— Task instructions —
Which lines of the data below hold "none"? Copy each of them.

(Before-and-after change data)

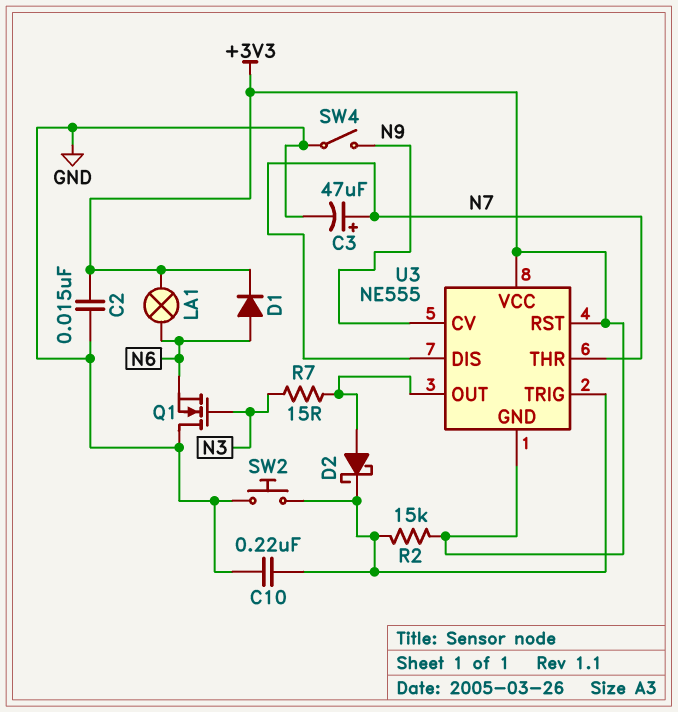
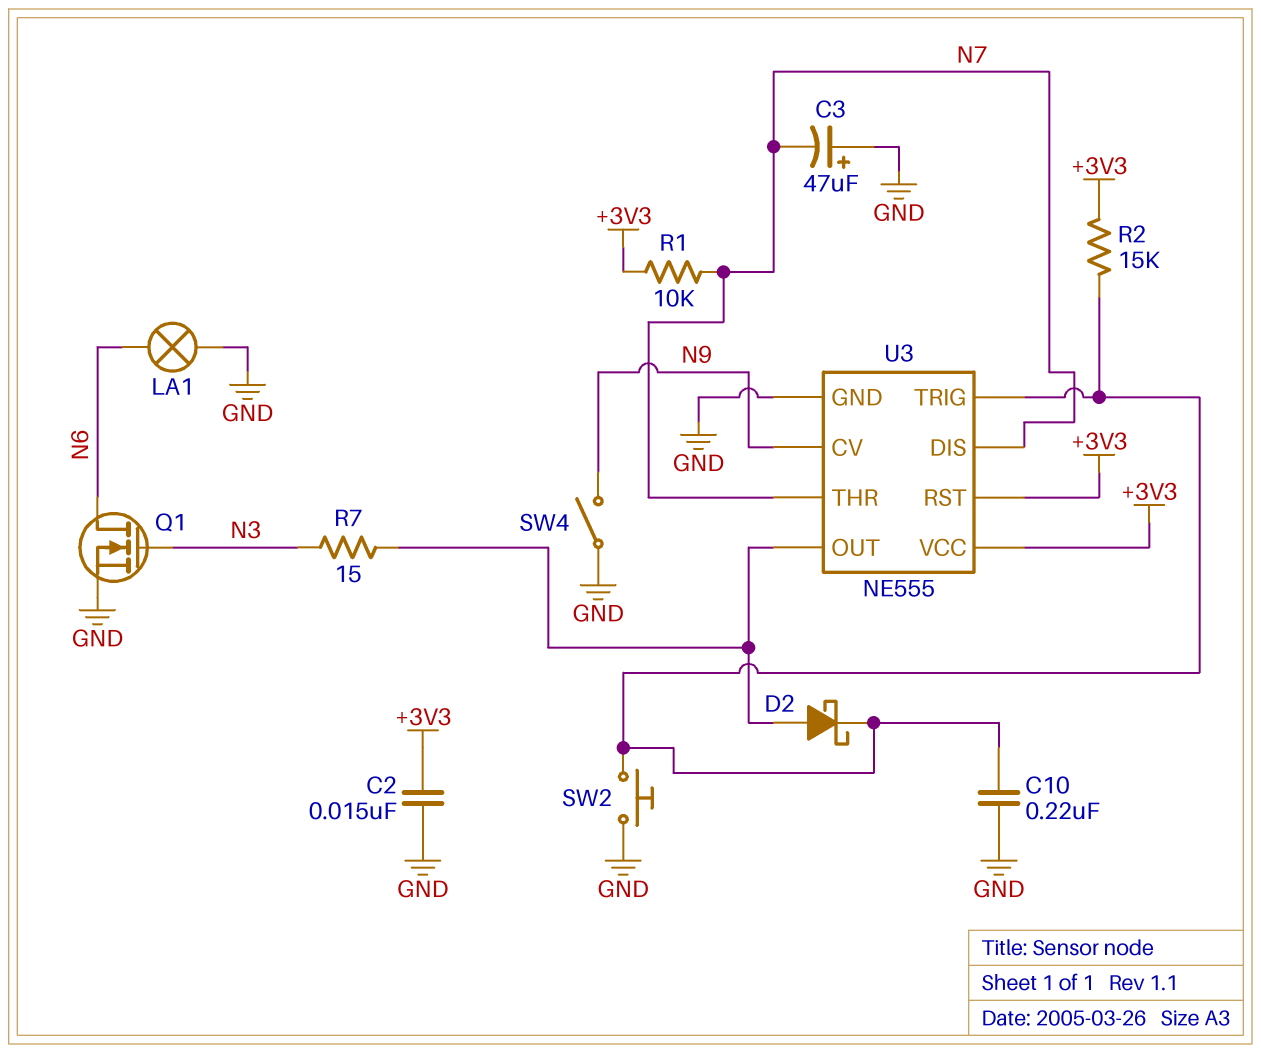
C3: 47uF (plus N7, minus GND) -> 47uF (plus GND, minus N7)
D1: diode (A N6, K +3V3) -> none
LA1: lamp (+3V3, N6) -> lamp (GND, N6)
Q1: NMOS (G N3, D GND, S N6) -> NMOS (G N3, D N6, S GND)
R1: none -> 10k (+3V3, N7)
U3 pin GND: +3V3 -> GND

— Answer area —
D1: diode (A N6, K +3V3) -> none
R1: none -> 10k (+3V3, N7)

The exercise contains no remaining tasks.